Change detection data
'''

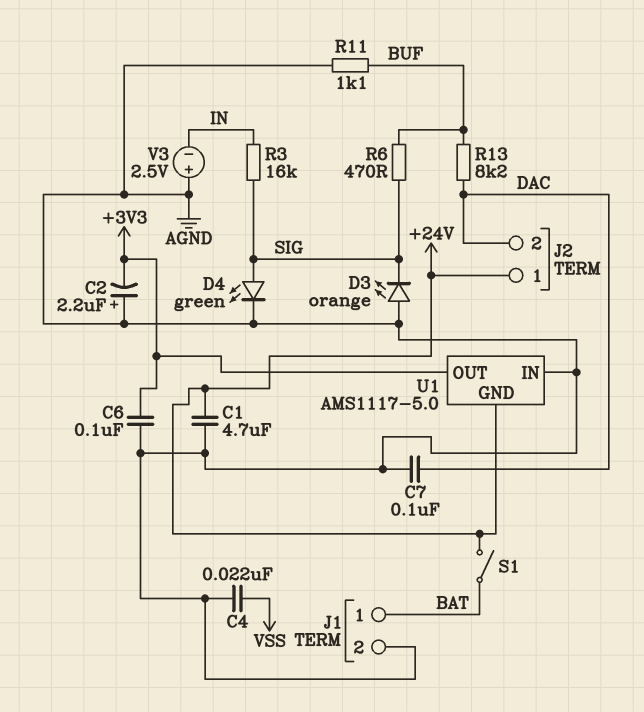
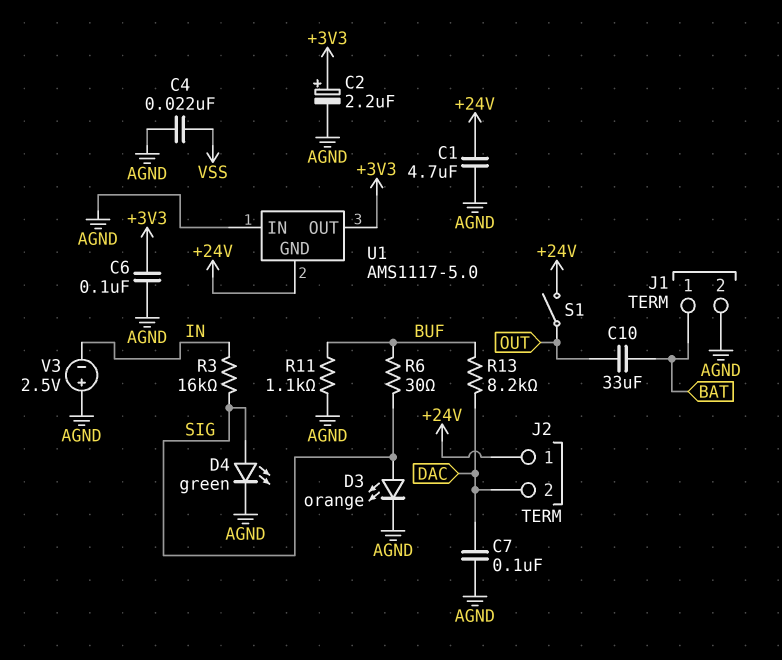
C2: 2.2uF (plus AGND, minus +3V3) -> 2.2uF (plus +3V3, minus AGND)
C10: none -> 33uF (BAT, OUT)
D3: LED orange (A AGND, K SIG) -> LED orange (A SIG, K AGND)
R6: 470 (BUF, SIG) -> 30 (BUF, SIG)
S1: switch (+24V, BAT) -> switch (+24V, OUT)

'''

ASSIGNED TASK: Start at the line with "D3: LED orange". Give that line and every line after it again, word for word, through the last line above.

ANSWER BOX:
D3: LED orange (A AGND, K SIG) -> LED orange (A SIG, K AGND)
R6: 470 (BUF, SIG) -> 30 (BUF, SIG)
S1: switch (+24V, BAT) -> switch (+24V, OUT)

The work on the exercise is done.